> _Task details_: Return the listing in full and exactly, but without a single picture.

►

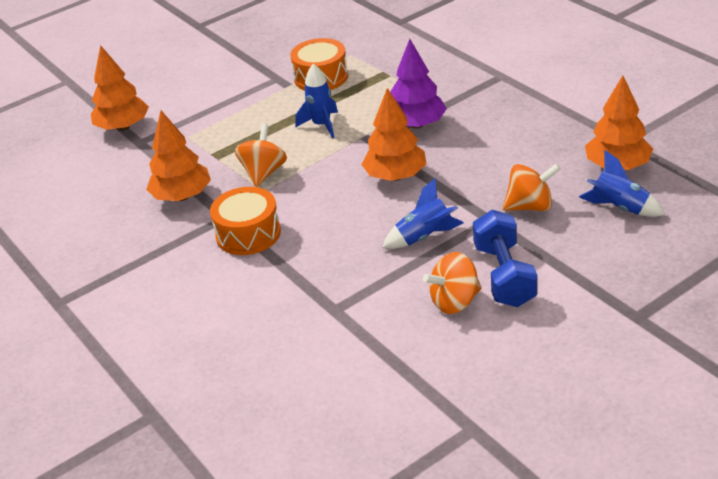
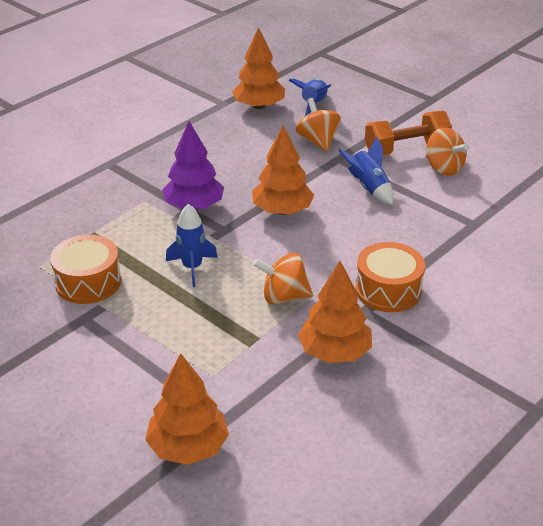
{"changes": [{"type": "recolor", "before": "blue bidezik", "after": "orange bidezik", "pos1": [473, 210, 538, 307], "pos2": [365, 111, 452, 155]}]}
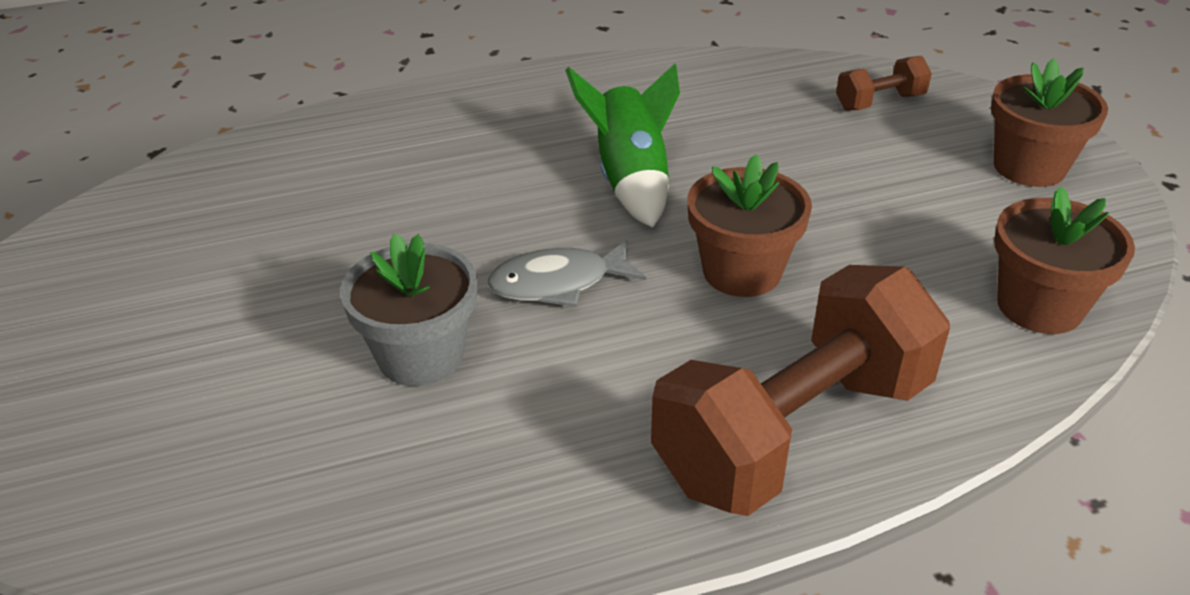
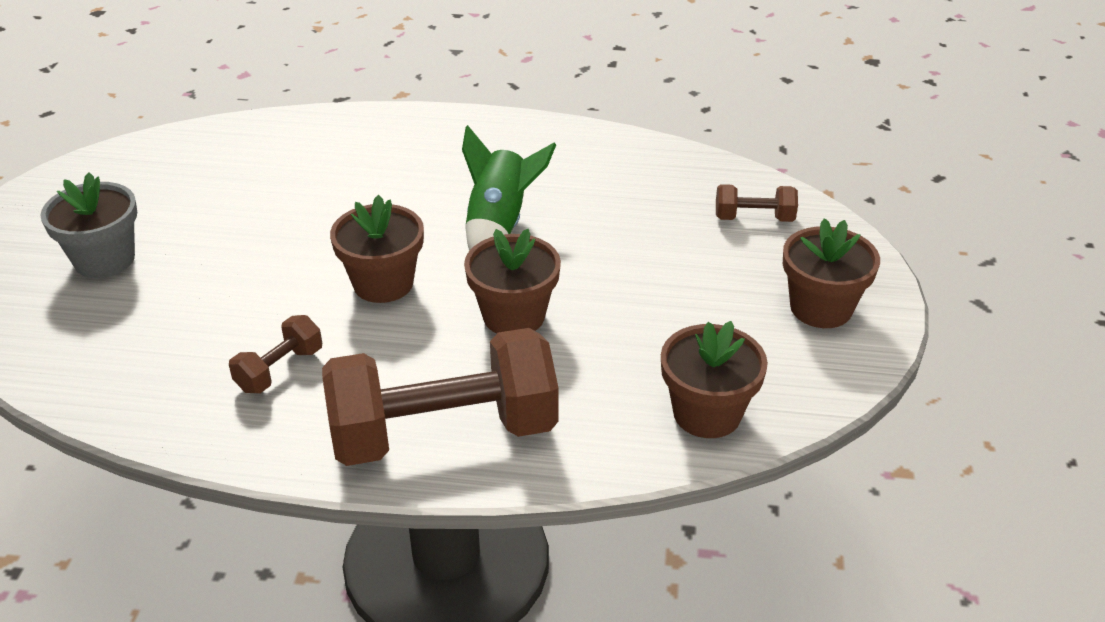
{"changes": [{"type": "insert", "after": "brown bidezik", "pos2": [229, 315, 322, 393]}, {"type": "move", "before": "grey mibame", "pos1": [340, 233, 477, 386], "pos2": [40, 172, 137, 278]}, {"type": "replace", "before": "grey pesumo", "after": "brown mibame", "pos1": [488, 240, 646, 307], "pos2": [330, 195, 424, 303]}]}
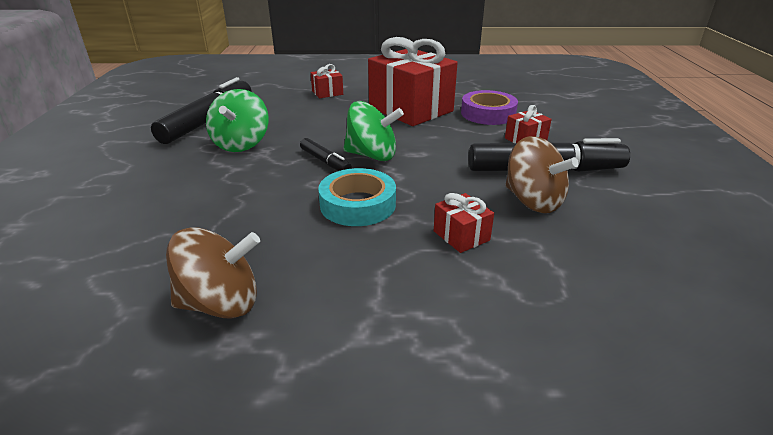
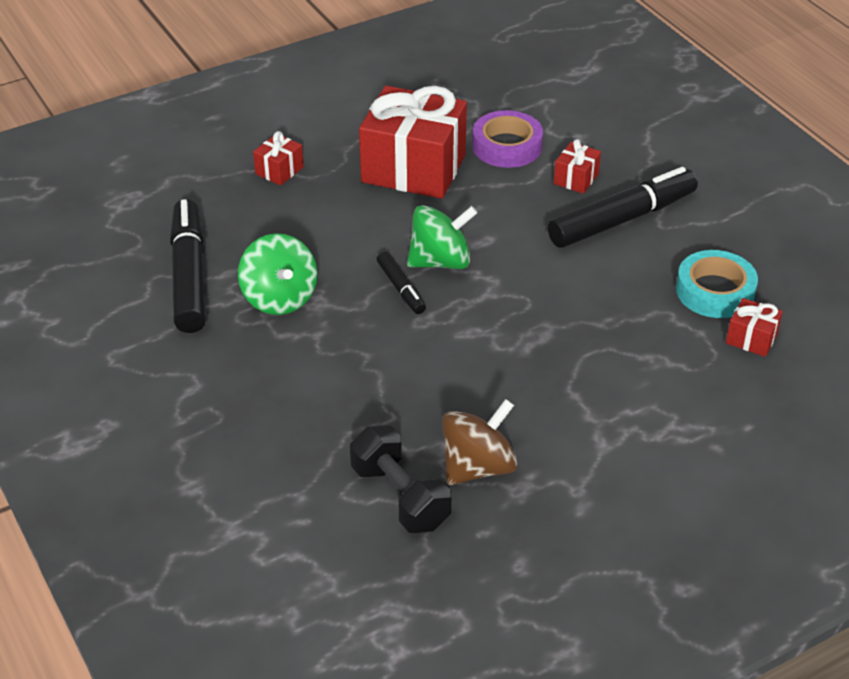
{"changes": [{"type": "delete", "before": "brown remakak", "pos1": [505, 136, 579, 213]}, {"type": "insert", "after": "black bidezik", "pos2": [350, 426, 451, 533]}, {"type": "move", "before": "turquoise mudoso", "pos1": [318, 168, 396, 226], "pos2": [676, 250, 758, 318]}, {"type": "move", "before": "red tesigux", "pos1": [434, 193, 494, 253], "pos2": [726, 298, 783, 357]}, {"type": "rotate", "before": "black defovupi", "pos1": [300, 138, 352, 171], "pos2": [377, 252, 426, 314], "turn": 45}]}
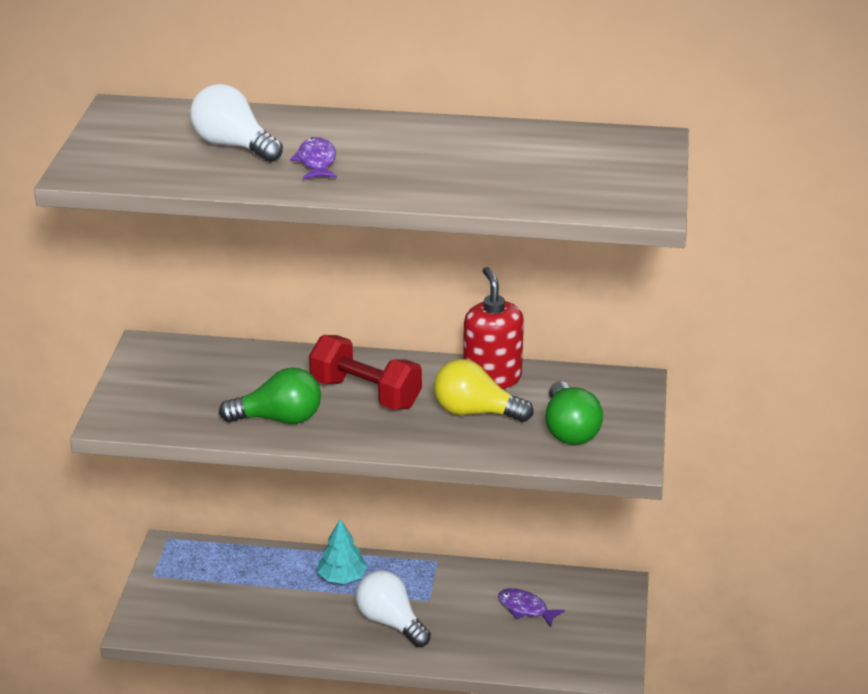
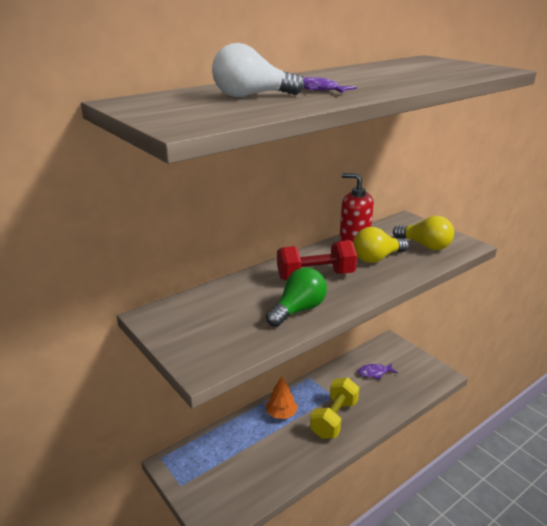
{"changes": [{"type": "replace", "before": "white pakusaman", "after": "yellow bidezik", "pos1": [356, 570, 431, 647], "pos2": [310, 377, 359, 439]}, {"type": "recolor", "before": "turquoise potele", "after": "orange potele", "pos1": [317, 519, 367, 584], "pos2": [266, 376, 298, 419]}, {"type": "recolor", "before": "green pakusaman", "after": "yellow pakusaman", "pos1": [545, 381, 603, 445], "pos2": [393, 216, 454, 250]}]}
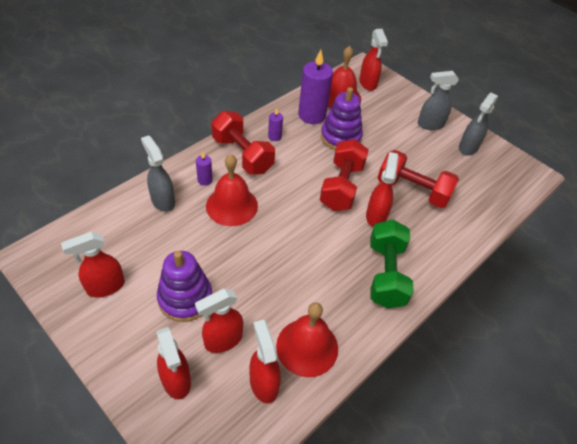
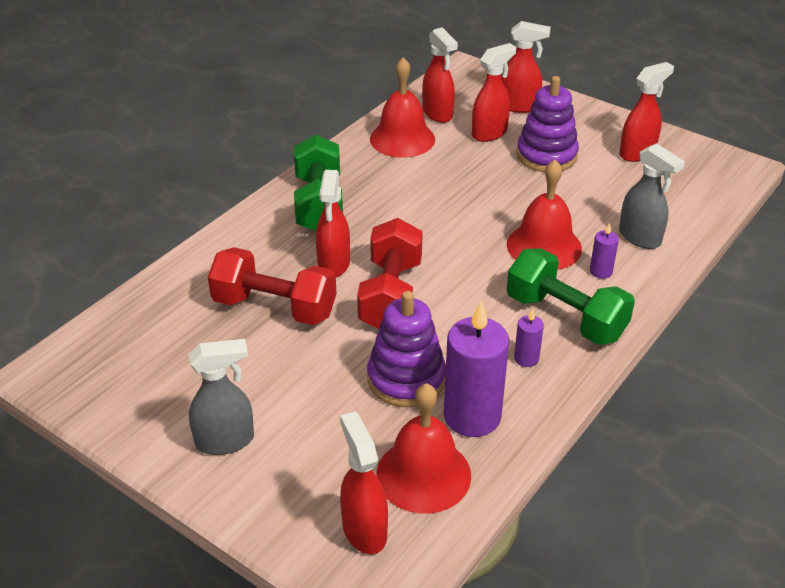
{"changes": [{"type": "delete", "before": "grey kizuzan", "pos1": [459, 93, 498, 156]}, {"type": "recolor", "before": "red bidezik", "after": "green bidezik", "pos1": [211, 111, 275, 174], "pos2": [507, 248, 635, 345]}, {"type": "rotate", "before": "red kizuzan", "pos1": [156, 327, 191, 399], "pos2": [501, 21, 551, 113], "turn": 135}]}
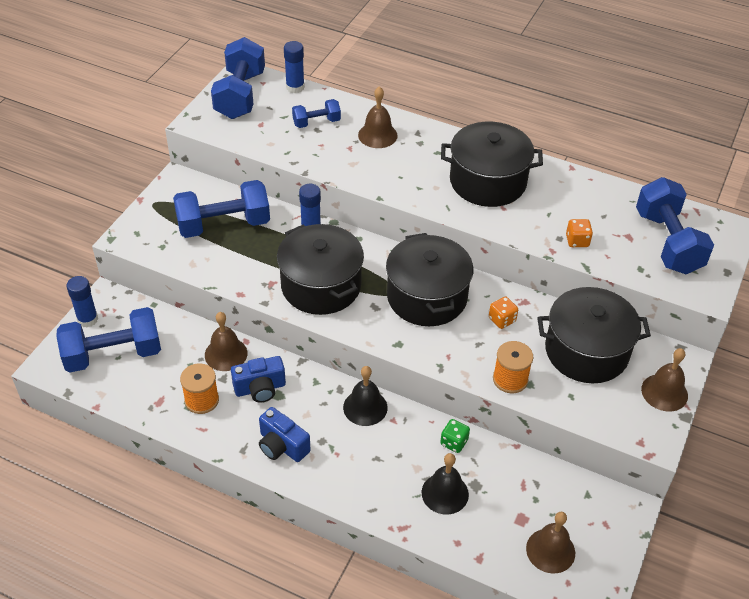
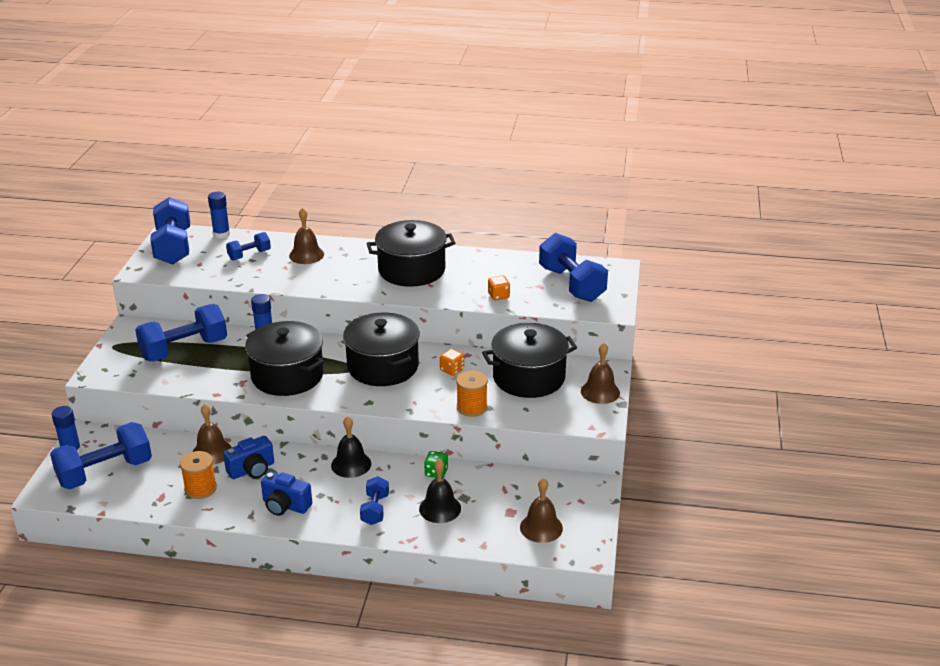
{"changes": [{"type": "insert", "after": "blue bidezik", "pos2": [360, 476, 389, 525]}]}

◄

> _Problem solution_:
{"changes": [{"type": "recolor", "before": "blue bidezik", "after": "orange bidezik", "pos1": [473, 210, 538, 307], "pos2": [365, 111, 452, 155]}]}
{"changes": [{"type": "insert", "after": "brown bidezik", "pos2": [229, 315, 322, 393]}, {"type": "move", "before": "grey mibame", "pos1": [340, 233, 477, 386], "pos2": [40, 172, 137, 278]}, {"type": "replace", "before": "grey pesumo", "after": "brown mibame", "pos1": [488, 240, 646, 307], "pos2": [330, 195, 424, 303]}]}
{"changes": [{"type": "delete", "before": "brown remakak", "pos1": [505, 136, 579, 213]}, {"type": "insert", "after": "black bidezik", "pos2": [350, 426, 451, 533]}, {"type": "move", "before": "turquoise mudoso", "pos1": [318, 168, 396, 226], "pos2": [676, 250, 758, 318]}, {"type": "move", "before": "red tesigux", "pos1": [434, 193, 494, 253], "pos2": [726, 298, 783, 357]}, {"type": "rotate", "before": "black defovupi", "pos1": [300, 138, 352, 171], "pos2": [377, 252, 426, 314], "turn": 45}]}
{"changes": [{"type": "replace", "before": "white pakusaman", "after": "yellow bidezik", "pos1": [356, 570, 431, 647], "pos2": [310, 377, 359, 439]}, {"type": "recolor", "before": "turquoise potele", "after": "orange potele", "pos1": [317, 519, 367, 584], "pos2": [266, 376, 298, 419]}, {"type": "recolor", "before": "green pakusaman", "after": "yellow pakusaman", "pos1": [545, 381, 603, 445], "pos2": [393, 216, 454, 250]}]}
{"changes": [{"type": "delete", "before": "grey kizuzan", "pos1": [459, 93, 498, 156]}, {"type": "recolor", "before": "red bidezik", "after": "green bidezik", "pos1": [211, 111, 275, 174], "pos2": [507, 248, 635, 345]}, {"type": "rotate", "before": "red kizuzan", "pos1": [156, 327, 191, 399], "pos2": [501, 21, 551, 113], "turn": 135}]}
{"changes": [{"type": "insert", "after": "blue bidezik", "pos2": [360, 476, 389, 525]}]}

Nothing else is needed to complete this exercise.